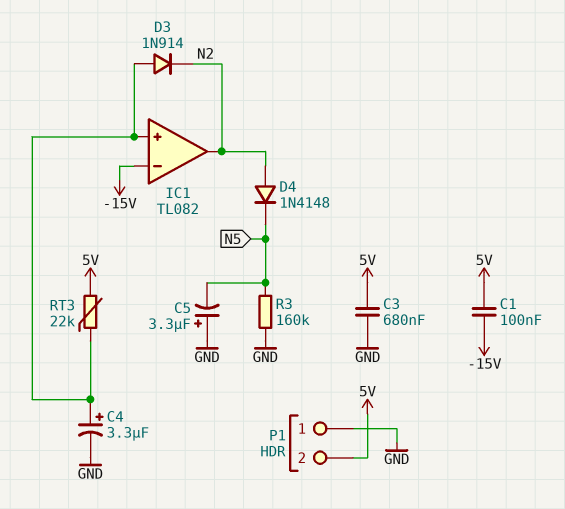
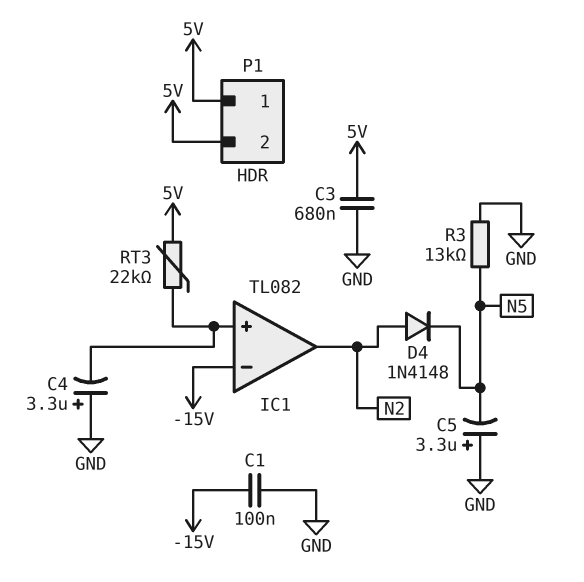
C1: 100nF (-15V, 5V) -> 100nF (-15V, GND)
C4: 3.3uF (plus IC1/in+, minus GND) -> 3.3uF (plus GND, minus IC1/in+)
D3: diode 1N914 (A IC1/in+, K N2) -> none
P1 pin 1: GND -> 5V
R3: 160k (GND, N5) -> 13k (GND, N5)

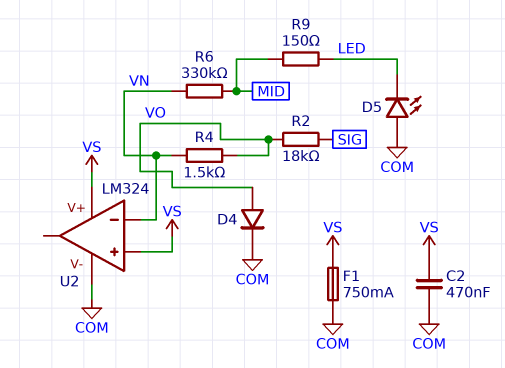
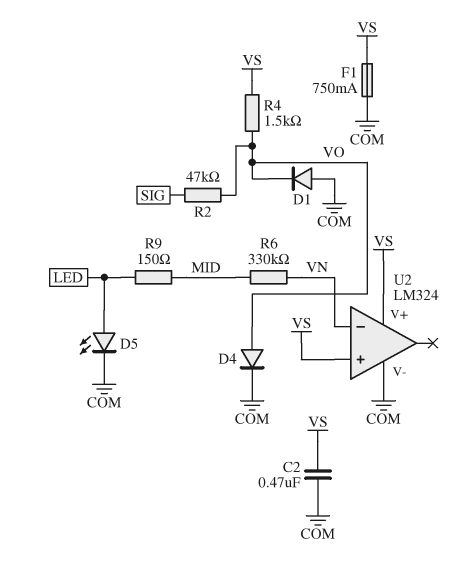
D1: none -> diode (A COM, K VO)
D5: LED (A COM, K LED) -> LED (A LED, K COM)
R2: 18k (SIG, VO) -> 47k (SIG, VO)
R4: 1.5k (VN, VO) -> 1.5k (VO, VS)

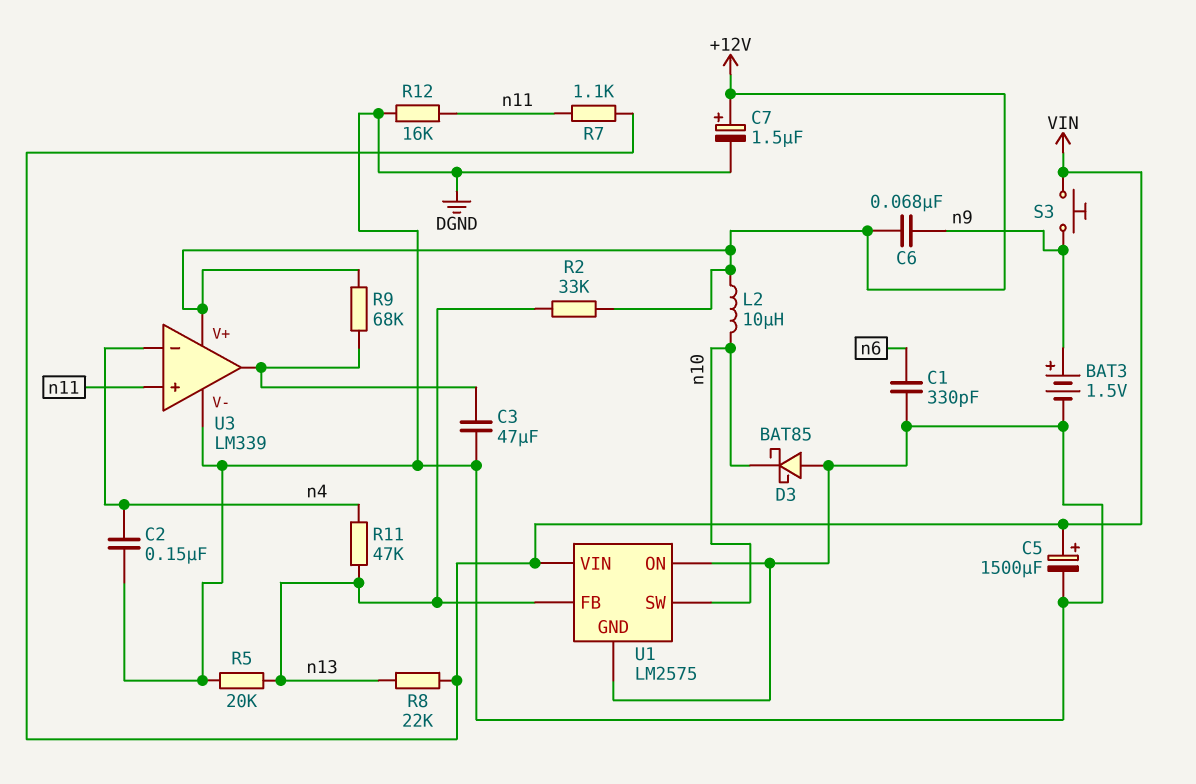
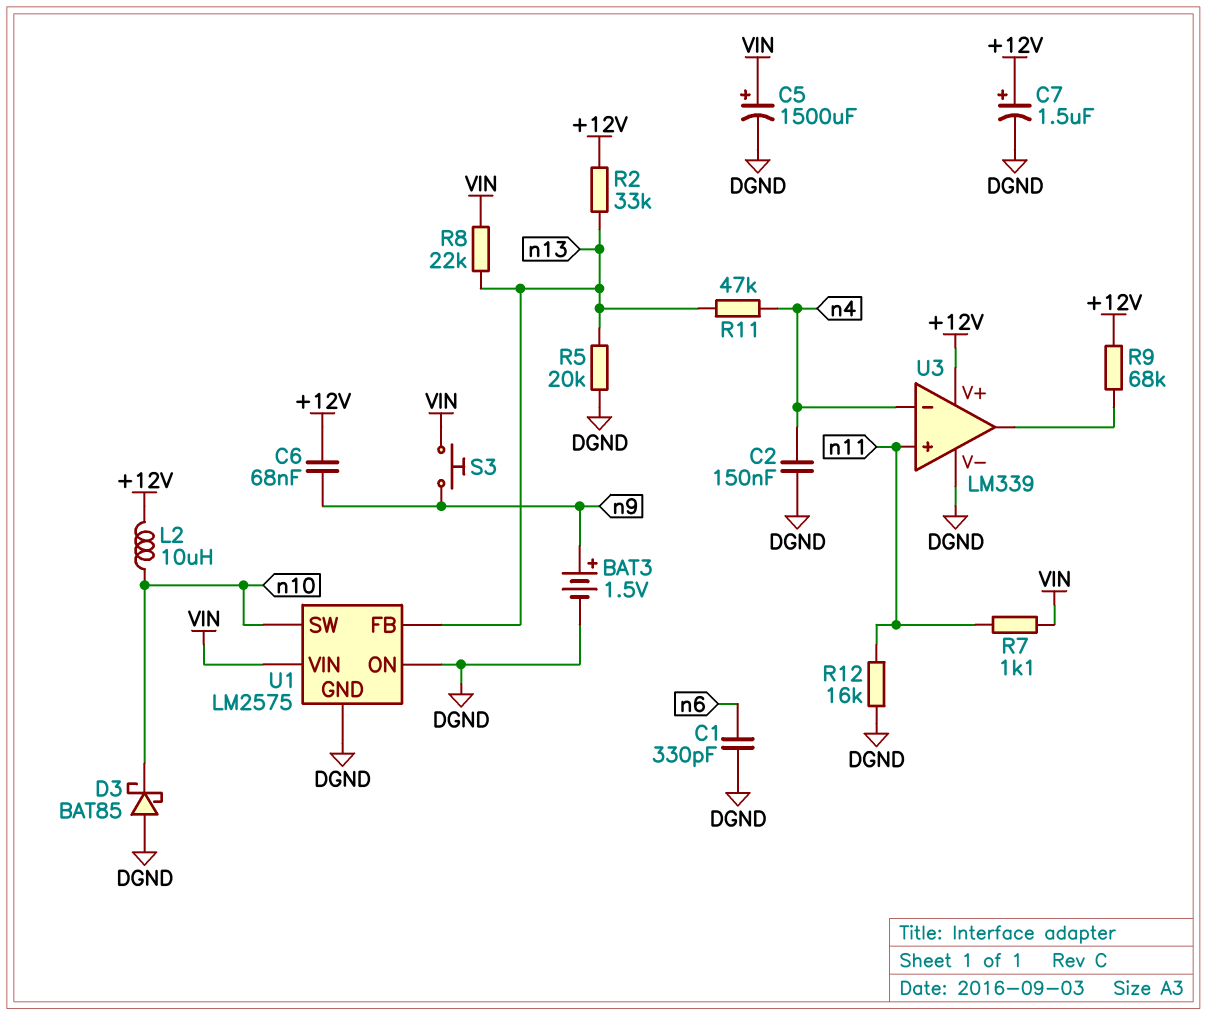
C3: 47uF (DGND, U3/out) -> none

__Task brief__:
A verbatim copy of the data, pictures removed, is the expected result.

__Response to the task__:
C1: 100nF (-15V, 5V) -> 100nF (-15V, GND)
C4: 3.3uF (plus IC1/in+, minus GND) -> 3.3uF (plus GND, minus IC1/in+)
D3: diode 1N914 (A IC1/in+, K N2) -> none
P1 pin 1: GND -> 5V
R3: 160k (GND, N5) -> 13k (GND, N5)

D1: none -> diode (A COM, K VO)
D5: LED (A COM, K LED) -> LED (A LED, K COM)
R2: 18k (SIG, VO) -> 47k (SIG, VO)
R4: 1.5k (VN, VO) -> 1.5k (VO, VS)

C3: 47uF (DGND, U3/out) -> none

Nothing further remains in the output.